Required work: The lines from the top of the data down to the line with "TFT pin DC: A3 -> D8" should be repeated exactly, both ends included.

════════════════

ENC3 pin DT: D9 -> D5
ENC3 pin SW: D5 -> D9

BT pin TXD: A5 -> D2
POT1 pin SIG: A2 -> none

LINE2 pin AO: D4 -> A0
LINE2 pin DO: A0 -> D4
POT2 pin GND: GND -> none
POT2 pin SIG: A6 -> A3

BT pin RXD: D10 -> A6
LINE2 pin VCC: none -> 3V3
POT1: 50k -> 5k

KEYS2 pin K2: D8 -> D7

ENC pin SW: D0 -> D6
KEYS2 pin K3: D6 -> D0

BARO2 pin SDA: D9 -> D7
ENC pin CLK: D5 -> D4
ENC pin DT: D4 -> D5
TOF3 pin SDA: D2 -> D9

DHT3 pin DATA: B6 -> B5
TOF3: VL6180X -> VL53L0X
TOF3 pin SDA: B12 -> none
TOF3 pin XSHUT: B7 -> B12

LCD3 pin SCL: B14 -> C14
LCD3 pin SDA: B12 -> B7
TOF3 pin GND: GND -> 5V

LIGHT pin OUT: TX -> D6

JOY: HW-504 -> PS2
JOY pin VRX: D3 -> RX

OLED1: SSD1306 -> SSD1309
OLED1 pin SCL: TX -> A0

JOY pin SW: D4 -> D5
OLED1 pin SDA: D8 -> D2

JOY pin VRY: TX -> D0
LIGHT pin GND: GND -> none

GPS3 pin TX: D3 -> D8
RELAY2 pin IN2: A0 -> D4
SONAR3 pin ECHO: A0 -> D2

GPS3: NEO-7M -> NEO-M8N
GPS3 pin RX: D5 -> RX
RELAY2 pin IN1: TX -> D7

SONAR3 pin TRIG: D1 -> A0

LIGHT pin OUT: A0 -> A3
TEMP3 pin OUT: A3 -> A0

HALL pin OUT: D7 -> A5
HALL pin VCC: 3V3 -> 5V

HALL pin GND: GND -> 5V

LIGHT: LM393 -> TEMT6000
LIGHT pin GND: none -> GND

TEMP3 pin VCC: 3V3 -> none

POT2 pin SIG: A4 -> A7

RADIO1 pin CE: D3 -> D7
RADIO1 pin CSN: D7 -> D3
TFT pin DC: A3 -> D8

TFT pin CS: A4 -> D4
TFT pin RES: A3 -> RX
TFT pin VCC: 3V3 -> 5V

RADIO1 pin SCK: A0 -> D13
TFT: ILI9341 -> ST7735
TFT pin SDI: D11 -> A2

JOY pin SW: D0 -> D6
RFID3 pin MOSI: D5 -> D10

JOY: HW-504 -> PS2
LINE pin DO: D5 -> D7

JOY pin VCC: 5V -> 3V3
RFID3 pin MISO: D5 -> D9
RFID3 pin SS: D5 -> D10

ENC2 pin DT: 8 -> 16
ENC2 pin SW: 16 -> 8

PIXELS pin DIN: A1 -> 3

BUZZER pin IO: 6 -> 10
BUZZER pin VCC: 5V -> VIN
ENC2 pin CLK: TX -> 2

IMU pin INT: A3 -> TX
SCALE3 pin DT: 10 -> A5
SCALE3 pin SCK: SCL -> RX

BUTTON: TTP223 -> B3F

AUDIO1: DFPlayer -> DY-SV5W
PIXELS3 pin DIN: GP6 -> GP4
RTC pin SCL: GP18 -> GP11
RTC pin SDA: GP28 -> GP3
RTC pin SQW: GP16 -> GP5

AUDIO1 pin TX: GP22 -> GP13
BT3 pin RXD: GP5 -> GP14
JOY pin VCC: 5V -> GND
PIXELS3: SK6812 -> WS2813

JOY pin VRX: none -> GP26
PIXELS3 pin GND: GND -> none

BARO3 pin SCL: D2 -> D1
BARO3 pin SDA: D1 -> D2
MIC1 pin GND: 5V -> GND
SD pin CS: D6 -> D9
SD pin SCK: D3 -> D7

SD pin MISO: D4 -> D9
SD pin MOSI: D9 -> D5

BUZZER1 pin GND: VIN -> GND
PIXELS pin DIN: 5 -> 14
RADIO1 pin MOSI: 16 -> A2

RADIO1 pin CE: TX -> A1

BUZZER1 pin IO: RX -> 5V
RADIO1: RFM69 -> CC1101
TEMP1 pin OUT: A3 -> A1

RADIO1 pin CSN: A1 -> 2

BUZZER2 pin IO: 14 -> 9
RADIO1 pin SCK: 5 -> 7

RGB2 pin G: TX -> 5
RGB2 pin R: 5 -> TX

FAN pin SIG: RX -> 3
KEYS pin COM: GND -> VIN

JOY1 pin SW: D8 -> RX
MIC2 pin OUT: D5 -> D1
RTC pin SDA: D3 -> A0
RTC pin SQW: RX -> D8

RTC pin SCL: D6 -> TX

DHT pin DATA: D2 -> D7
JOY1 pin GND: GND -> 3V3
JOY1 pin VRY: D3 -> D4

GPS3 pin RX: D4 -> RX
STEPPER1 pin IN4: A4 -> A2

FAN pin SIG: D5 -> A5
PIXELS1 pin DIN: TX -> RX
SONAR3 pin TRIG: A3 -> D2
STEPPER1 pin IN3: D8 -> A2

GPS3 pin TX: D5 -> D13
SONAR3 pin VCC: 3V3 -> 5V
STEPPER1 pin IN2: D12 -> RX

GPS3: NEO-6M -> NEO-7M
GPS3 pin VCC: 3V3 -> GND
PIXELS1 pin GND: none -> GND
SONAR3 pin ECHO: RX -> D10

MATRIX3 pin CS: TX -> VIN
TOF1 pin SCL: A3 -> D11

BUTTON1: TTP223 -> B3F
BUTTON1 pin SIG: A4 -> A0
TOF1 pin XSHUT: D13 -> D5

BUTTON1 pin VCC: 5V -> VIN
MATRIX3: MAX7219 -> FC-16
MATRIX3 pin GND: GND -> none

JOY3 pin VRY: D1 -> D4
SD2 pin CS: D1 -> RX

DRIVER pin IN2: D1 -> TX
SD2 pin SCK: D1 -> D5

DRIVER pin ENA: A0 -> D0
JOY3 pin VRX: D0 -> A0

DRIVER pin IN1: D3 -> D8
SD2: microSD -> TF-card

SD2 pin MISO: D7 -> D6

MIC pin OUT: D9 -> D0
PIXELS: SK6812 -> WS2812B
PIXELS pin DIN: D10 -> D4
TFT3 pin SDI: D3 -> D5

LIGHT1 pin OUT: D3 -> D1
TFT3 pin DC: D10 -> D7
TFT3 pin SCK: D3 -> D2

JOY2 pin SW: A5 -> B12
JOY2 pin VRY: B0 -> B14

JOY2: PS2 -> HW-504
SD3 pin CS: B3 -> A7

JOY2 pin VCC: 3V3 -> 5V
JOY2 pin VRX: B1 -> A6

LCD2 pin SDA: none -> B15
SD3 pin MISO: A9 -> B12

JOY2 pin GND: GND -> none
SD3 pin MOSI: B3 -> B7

════════════════

Final answer:
ENC3 pin DT: D9 -> D5
ENC3 pin SW: D5 -> D9

BT pin TXD: A5 -> D2
POT1 pin SIG: A2 -> none

LINE2 pin AO: D4 -> A0
LINE2 pin DO: A0 -> D4
POT2 pin GND: GND -> none
POT2 pin SIG: A6 -> A3

BT pin RXD: D10 -> A6
LINE2 pin VCC: none -> 3V3
POT1: 50k -> 5k

KEYS2 pin K2: D8 -> D7

ENC pin SW: D0 -> D6
KEYS2 pin K3: D6 -> D0

BARO2 pin SDA: D9 -> D7
ENC pin CLK: D5 -> D4
ENC pin DT: D4 -> D5
TOF3 pin SDA: D2 -> D9

DHT3 pin DATA: B6 -> B5
TOF3: VL6180X -> VL53L0X
TOF3 pin SDA: B12 -> none
TOF3 pin XSHUT: B7 -> B12

LCD3 pin SCL: B14 -> C14
LCD3 pin SDA: B12 -> B7
TOF3 pin GND: GND -> 5V

LIGHT pin OUT: TX -> D6

JOY: HW-504 -> PS2
JOY pin VRX: D3 -> RX

OLED1: SSD1306 -> SSD1309
OLED1 pin SCL: TX -> A0

JOY pin SW: D4 -> D5
OLED1 pin SDA: D8 -> D2

JOY pin VRY: TX -> D0
LIGHT pin GND: GND -> none

GPS3 pin TX: D3 -> D8
RELAY2 pin IN2: A0 -> D4
SONAR3 pin ECHO: A0 -> D2

GPS3: NEO-7M -> NEO-M8N
GPS3 pin RX: D5 -> RX
RELAY2 pin IN1: TX -> D7

SONAR3 pin TRIG: D1 -> A0

LIGHT pin OUT: A0 -> A3
TEMP3 pin OUT: A3 -> A0

HALL pin OUT: D7 -> A5
HALL pin VCC: 3V3 -> 5V

HALL pin GND: GND -> 5V

LIGHT: LM393 -> TEMT6000
LIGHT pin GND: none -> GND

TEMP3 pin VCC: 3V3 -> none

POT2 pin SIG: A4 -> A7

RADIO1 pin CE: D3 -> D7
RADIO1 pin CSN: D7 -> D3
TFT pin DC: A3 -> D8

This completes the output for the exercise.